*TASK STATEMENT*.
Exactly the lines from the one with "green candle: 3 -> 2" through the end of the records below are needed, minus any pictures.

*DATASET RECORDS*.
--- START ---
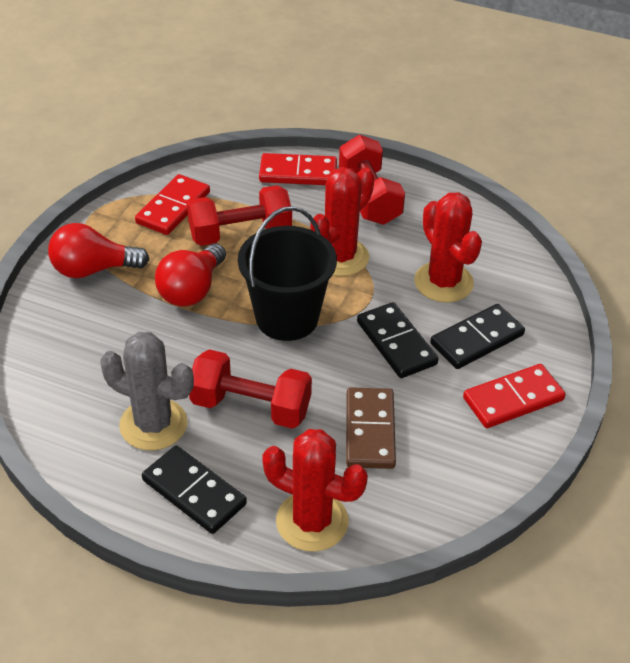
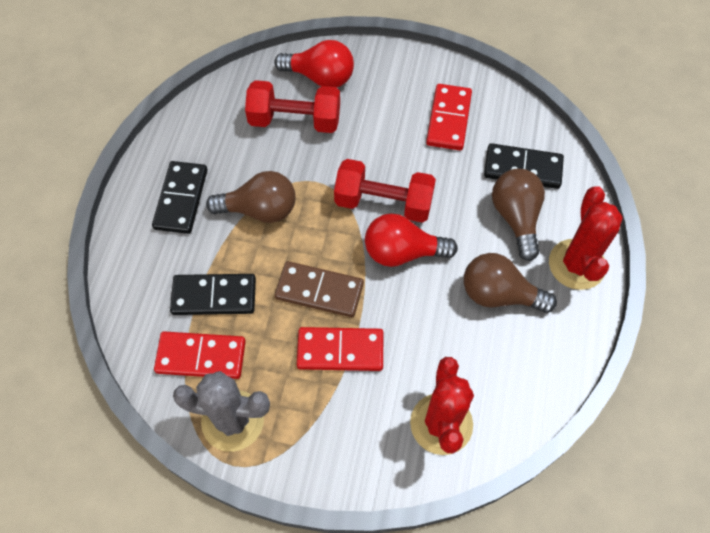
black bucket: 1 -> 0
brown light bulb: 0 -> 3
red cactus: 3 -> 2
red dumbbell: 3 -> 2

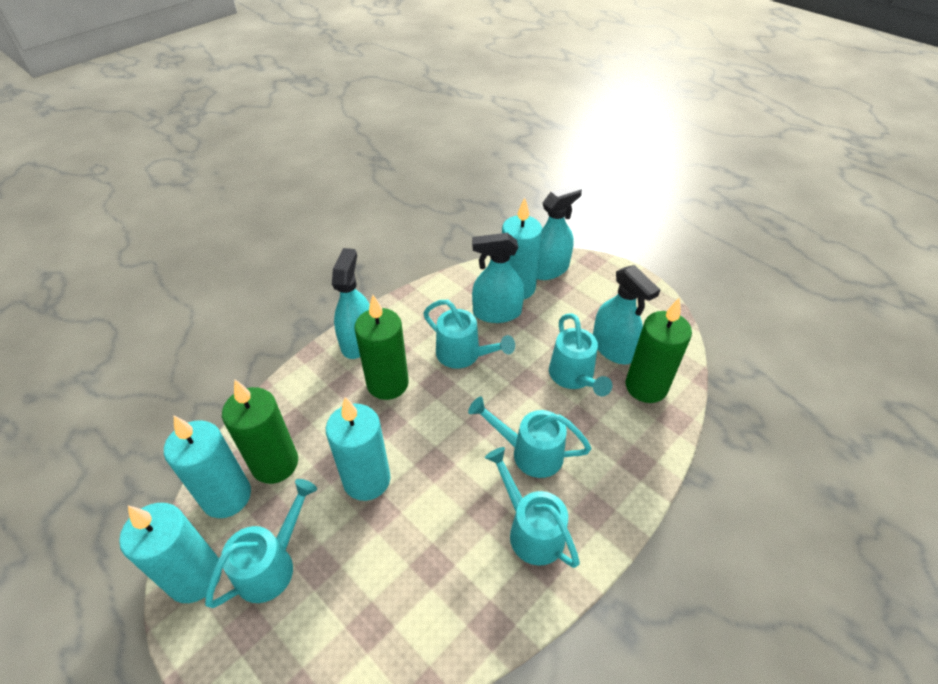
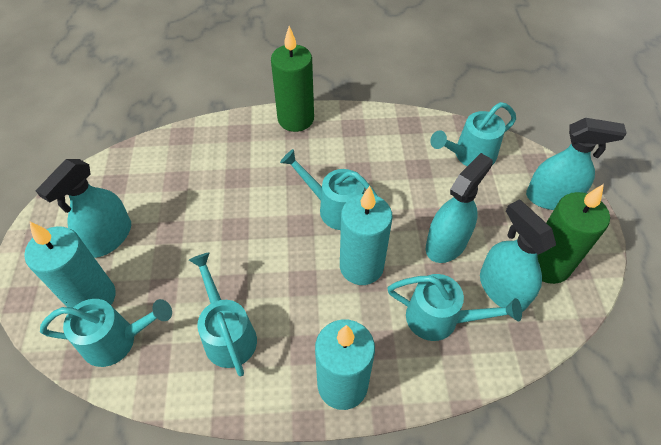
green candle: 3 -> 2
turquoise candle: 4 -> 3

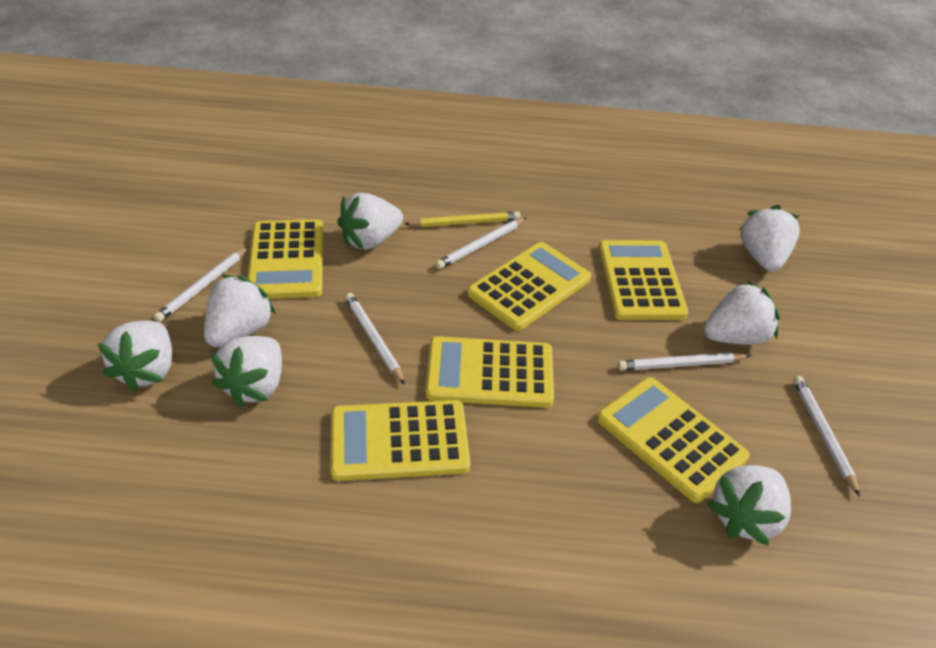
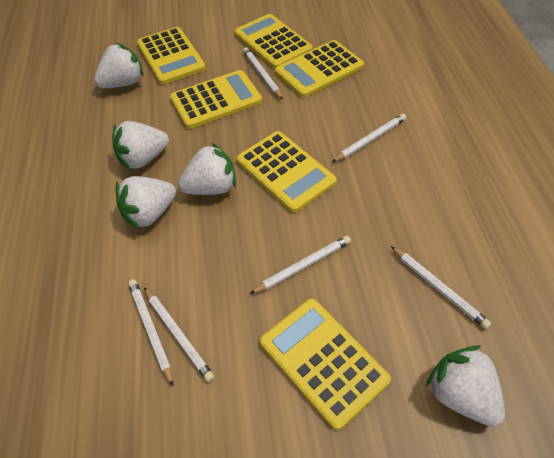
white pencil: 5 -> 6
white strawberry: 7 -> 5
yellow pencil: 1 -> 0

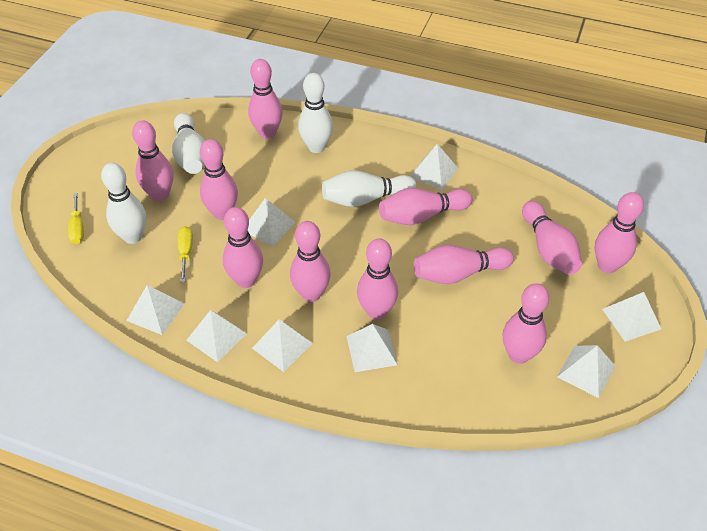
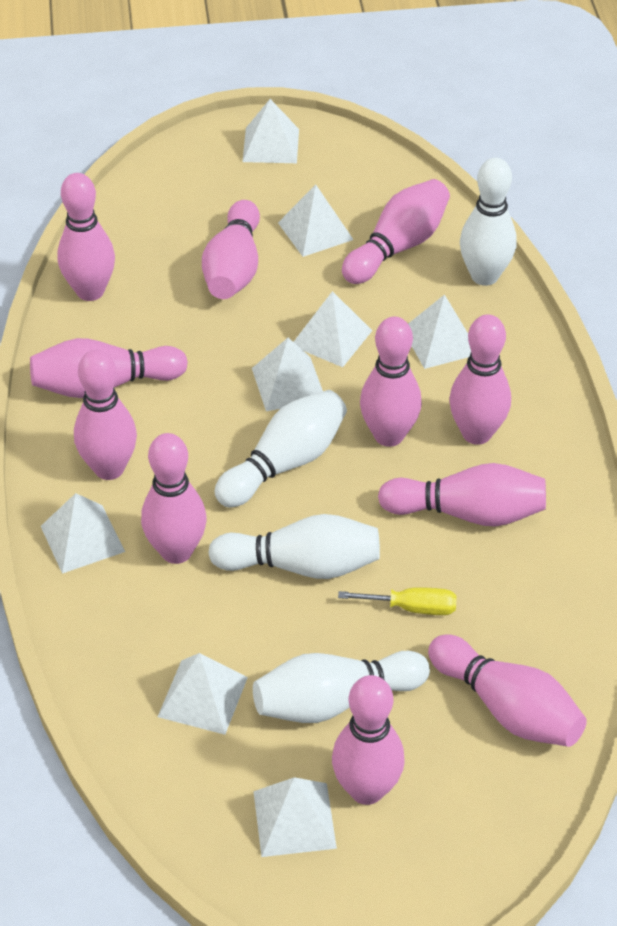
yellow screwdriver: 2 -> 1

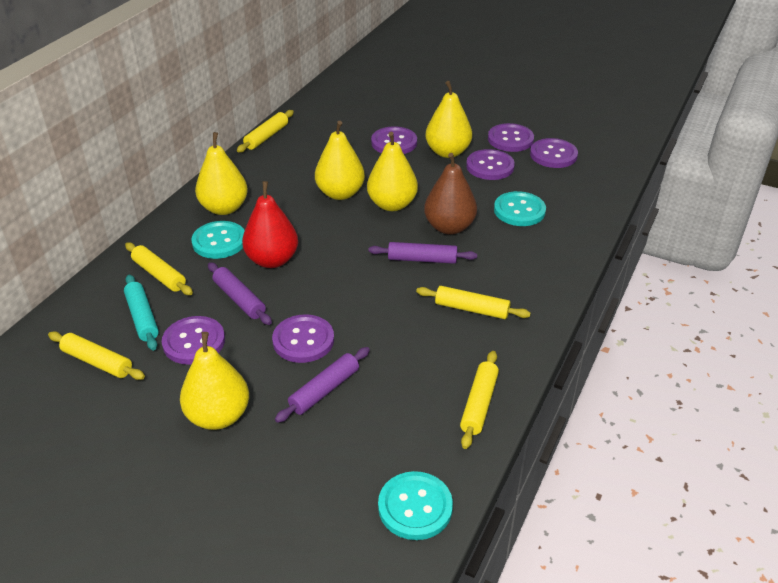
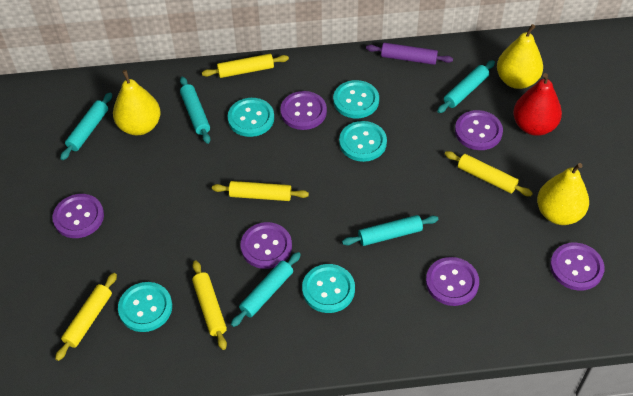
brown pear: 1 -> 0
purple rolling pin: 3 -> 1
turquoise button: 3 -> 5
turquoise rolling pin: 1 -> 5
yellow pear: 5 -> 3

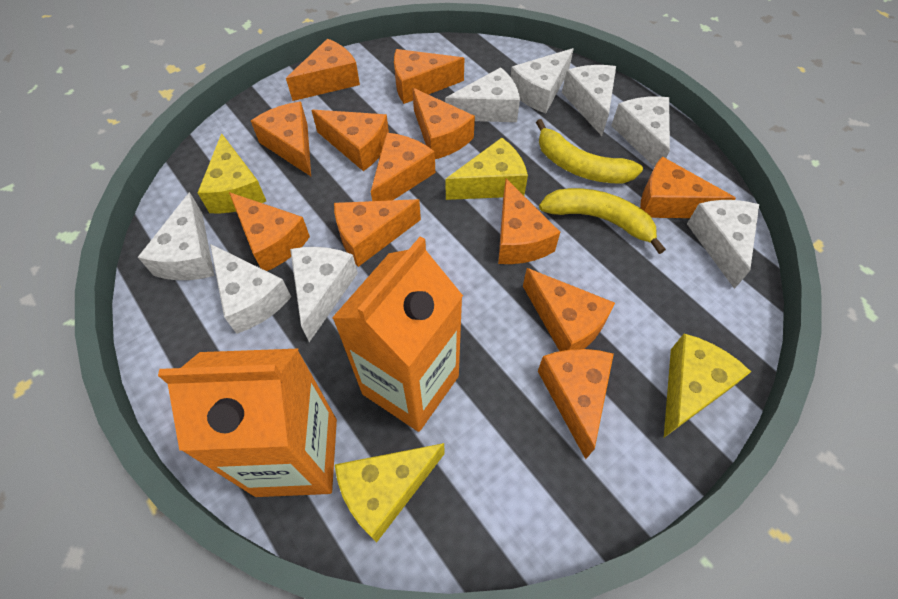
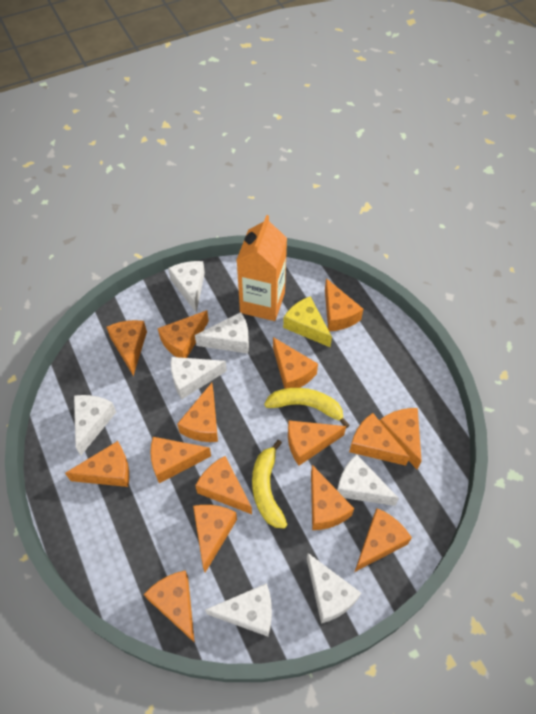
orange carton: 2 -> 1
orange cheese: 12 -> 15
white cheese: 8 -> 7
yellow cheese: 4 -> 1

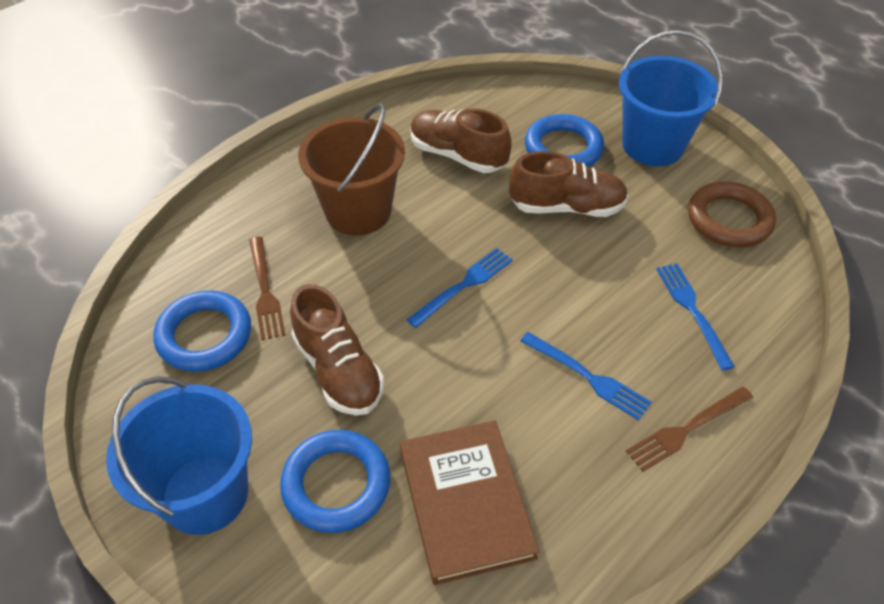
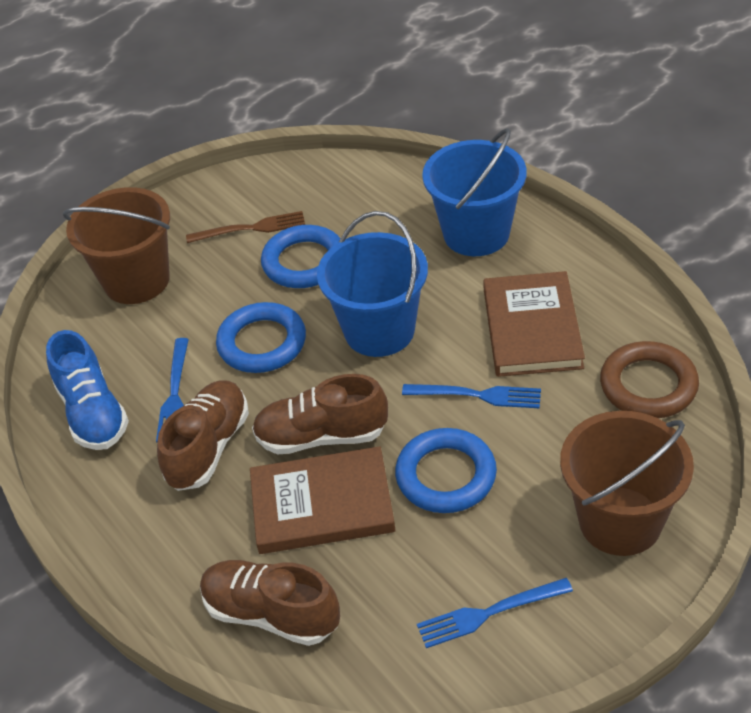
blue shoe: 0 -> 1
brown book: 1 -> 2
brown bucket: 1 -> 2
brown fork: 2 -> 1

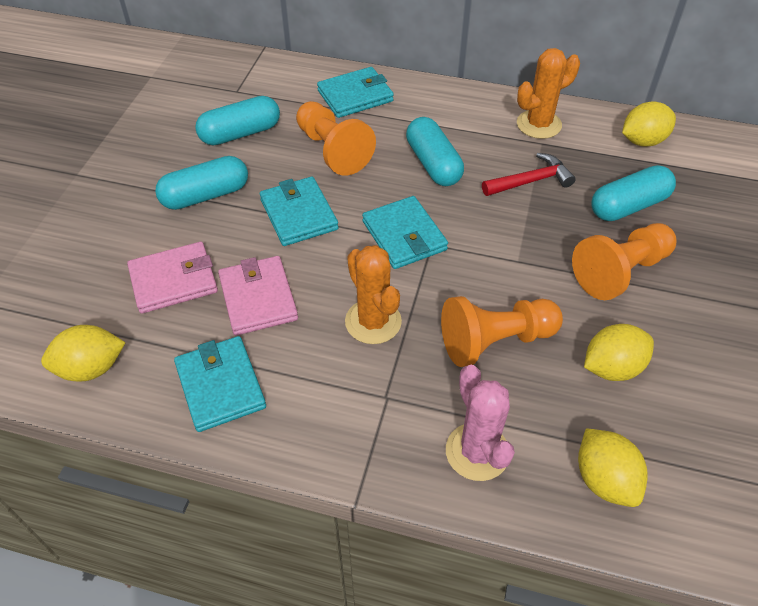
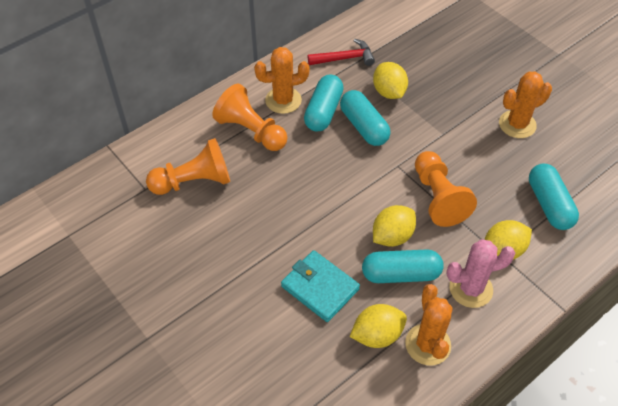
orange cactus: 2 -> 3
pink wallet: 2 -> 0
turquoise wallet: 4 -> 1

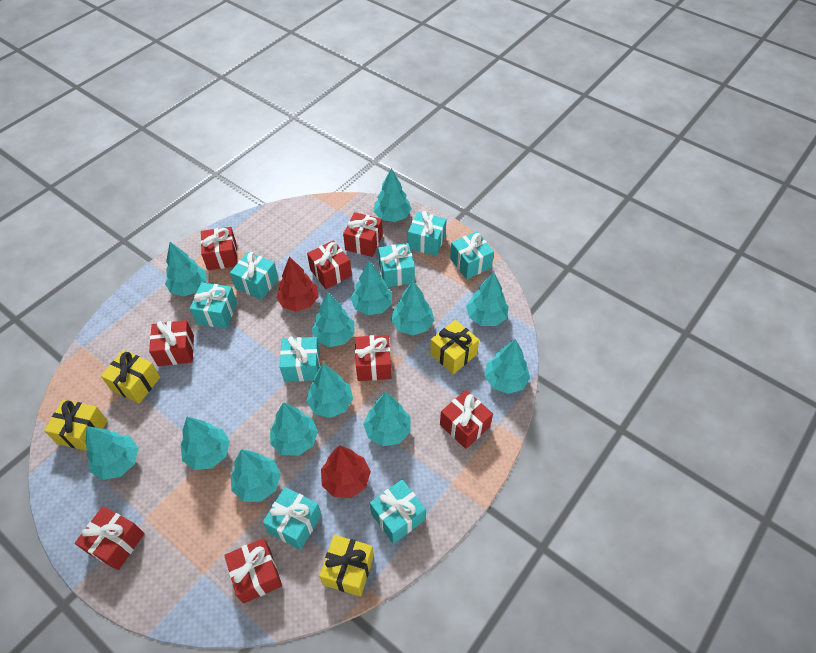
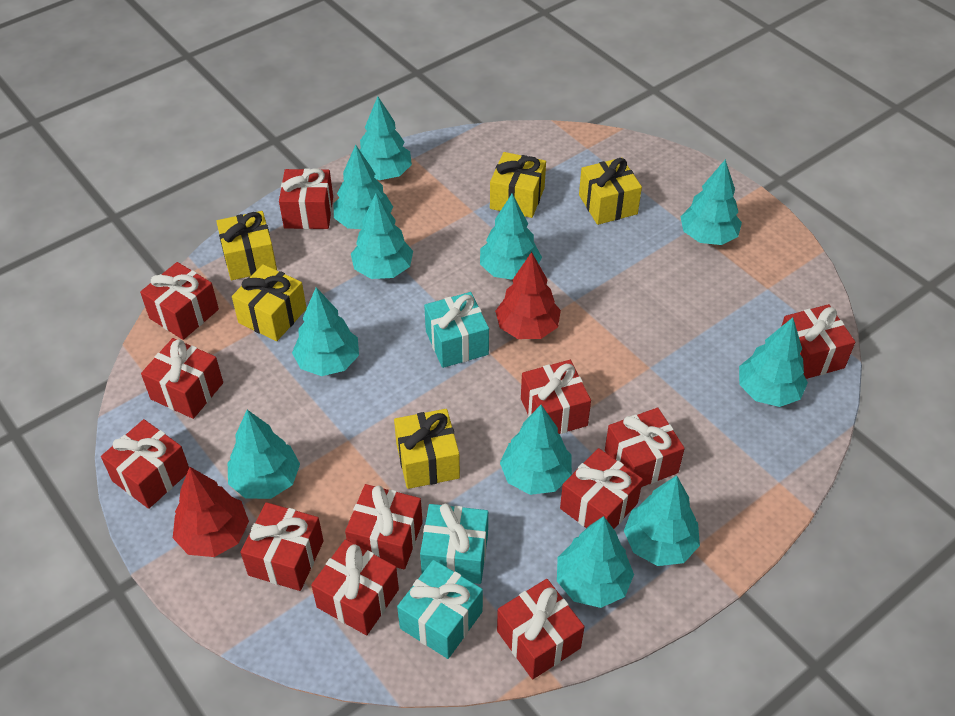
red gift: 8 -> 12
turquoise gift: 8 -> 3
turquoise tree: 13 -> 11
yellow gift: 4 -> 5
--- END ---
*RESULT*.
green candle: 3 -> 2
turquoise candle: 4 -> 3

white pencil: 5 -> 6
white strawberry: 7 -> 5
yellow pencil: 1 -> 0

yellow screwdriver: 2 -> 1

brown pear: 1 -> 0
purple rolling pin: 3 -> 1
turquoise button: 3 -> 5
turquoise rolling pin: 1 -> 5
yellow pear: 5 -> 3

orange carton: 2 -> 1
orange cheese: 12 -> 15
white cheese: 8 -> 7
yellow cheese: 4 -> 1

blue shoe: 0 -> 1
brown book: 1 -> 2
brown bucket: 1 -> 2
brown fork: 2 -> 1

orange cactus: 2 -> 3
pink wallet: 2 -> 0
turquoise wallet: 4 -> 1

red gift: 8 -> 12
turquoise gift: 8 -> 3
turquoise tree: 13 -> 11
yellow gift: 4 -> 5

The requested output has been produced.